## DATASET CONTENT
****
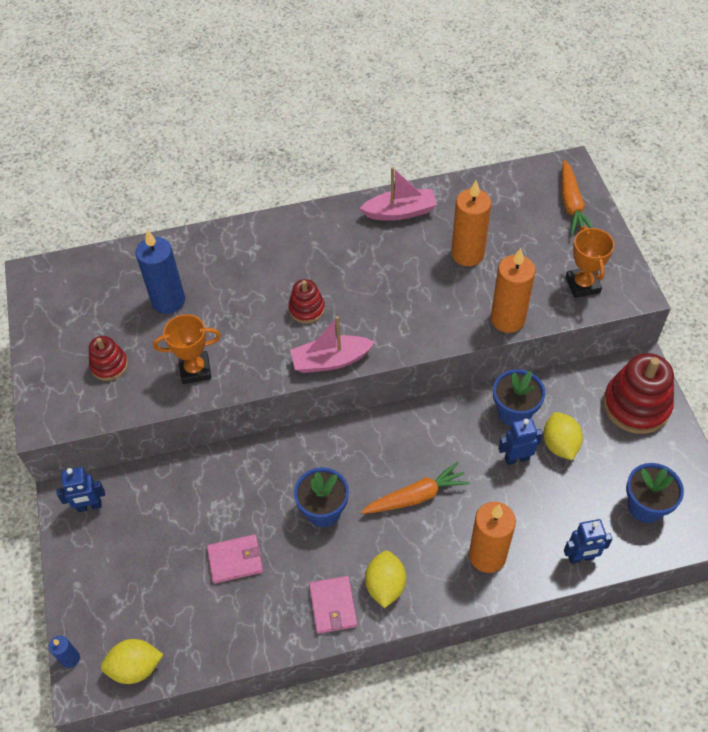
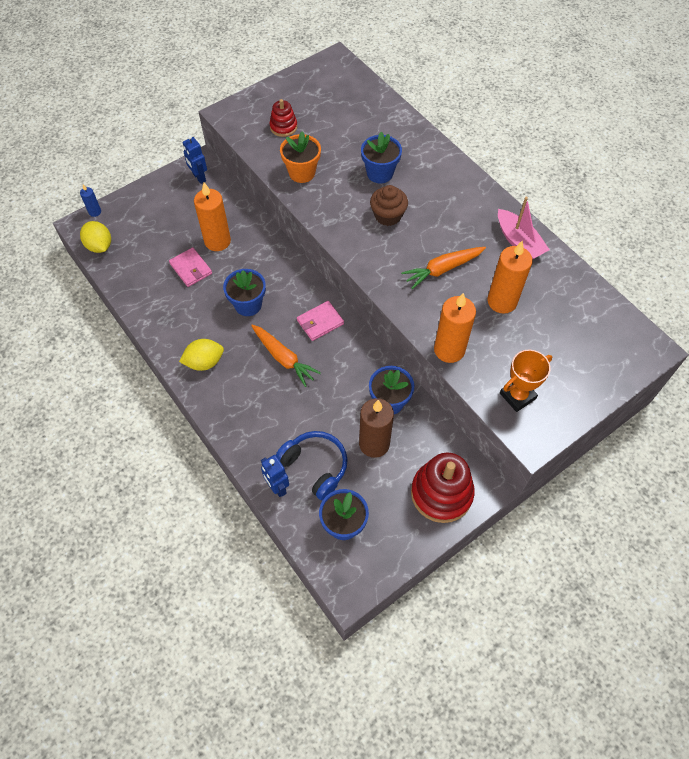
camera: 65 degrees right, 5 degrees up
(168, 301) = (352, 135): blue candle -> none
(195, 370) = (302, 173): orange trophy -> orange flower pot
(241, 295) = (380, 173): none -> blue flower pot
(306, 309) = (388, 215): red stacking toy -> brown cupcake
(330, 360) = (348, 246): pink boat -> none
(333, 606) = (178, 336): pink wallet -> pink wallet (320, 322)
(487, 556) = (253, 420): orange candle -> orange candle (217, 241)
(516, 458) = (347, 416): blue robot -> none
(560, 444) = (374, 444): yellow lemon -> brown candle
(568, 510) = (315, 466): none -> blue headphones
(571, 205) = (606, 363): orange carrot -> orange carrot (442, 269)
****
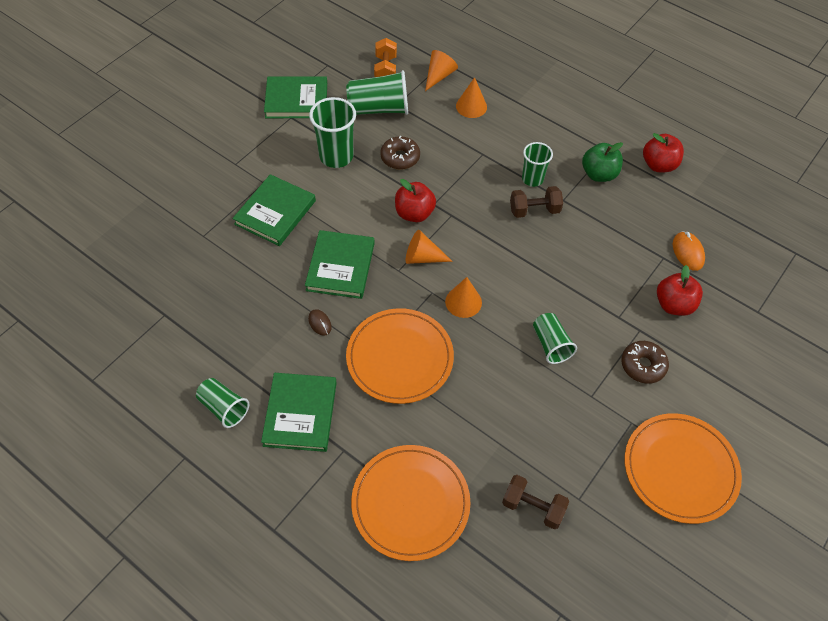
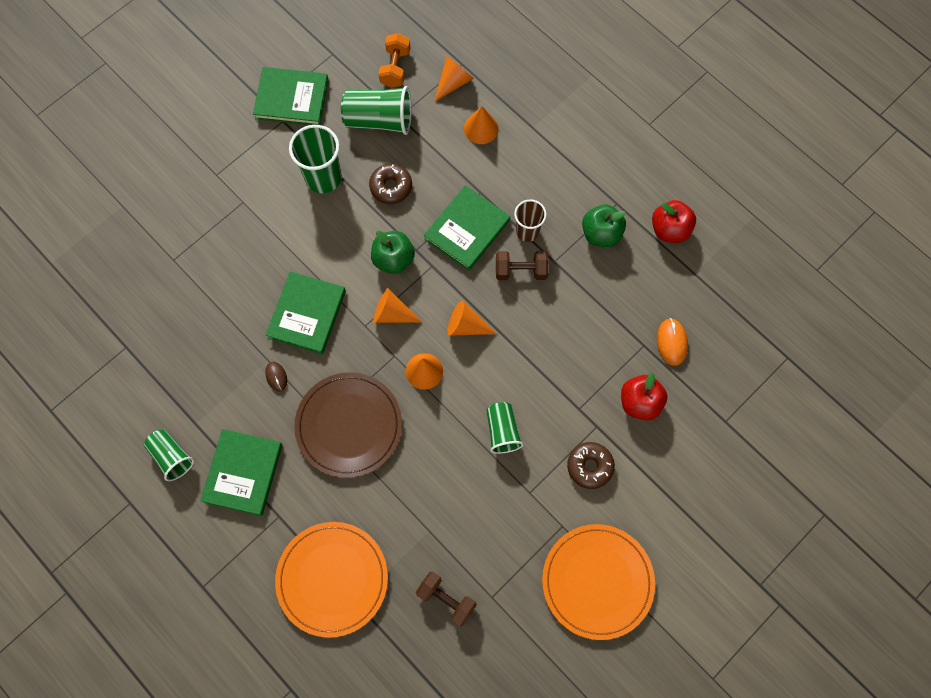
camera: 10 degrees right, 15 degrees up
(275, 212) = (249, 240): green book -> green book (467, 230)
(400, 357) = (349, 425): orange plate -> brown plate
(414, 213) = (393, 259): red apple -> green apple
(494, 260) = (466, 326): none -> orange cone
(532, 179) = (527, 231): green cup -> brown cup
****
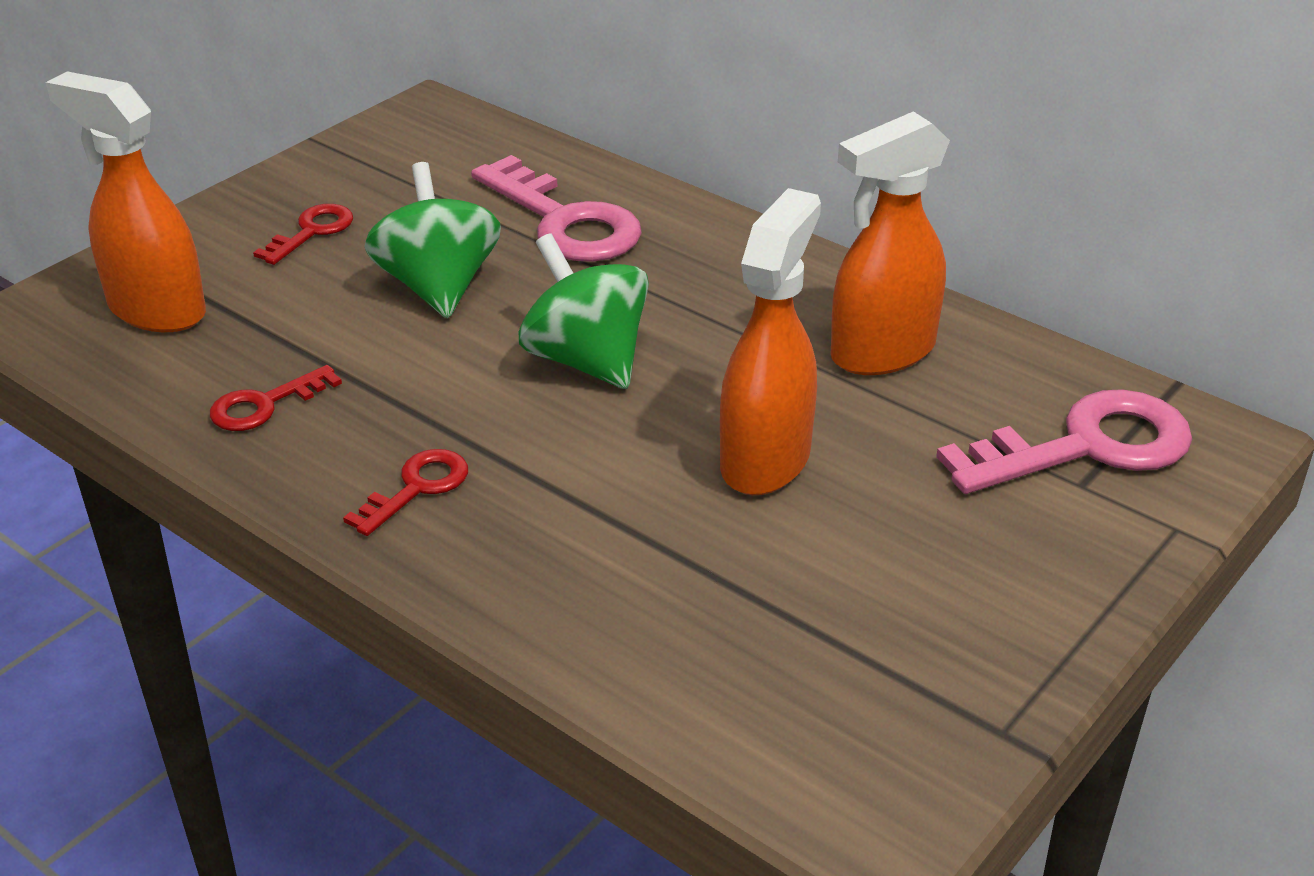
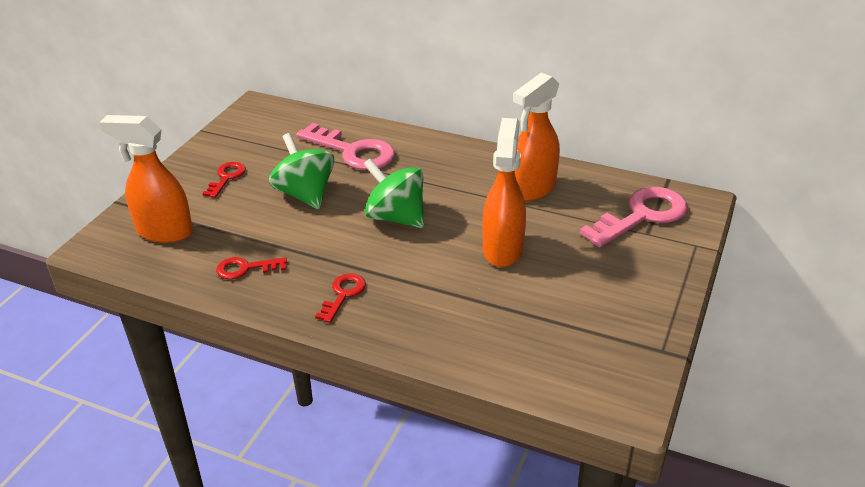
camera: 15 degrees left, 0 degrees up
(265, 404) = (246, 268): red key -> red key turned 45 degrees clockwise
****
## EXERCISE GOAL
Find "(241, 295) = (380, 173): none" in the entries above and copy that whole line exactly, then each line after it through the line that contains "(571, 205) = (606, 363): orange".

## EXERCISE RESPONSE
(241, 295) = (380, 173): none -> blue flower pot
(306, 309) = (388, 215): red stacking toy -> brown cupcake
(330, 360) = (348, 246): pink boat -> none
(333, 606) = (178, 336): pink wallet -> pink wallet (320, 322)
(487, 556) = (253, 420): orange candle -> orange candle (217, 241)
(516, 458) = (347, 416): blue robot -> none
(560, 444) = (374, 444): yellow lemon -> brown candle
(568, 510) = (315, 466): none -> blue headphones
(571, 205) = (606, 363): orange carrot -> orange carrot (442, 269)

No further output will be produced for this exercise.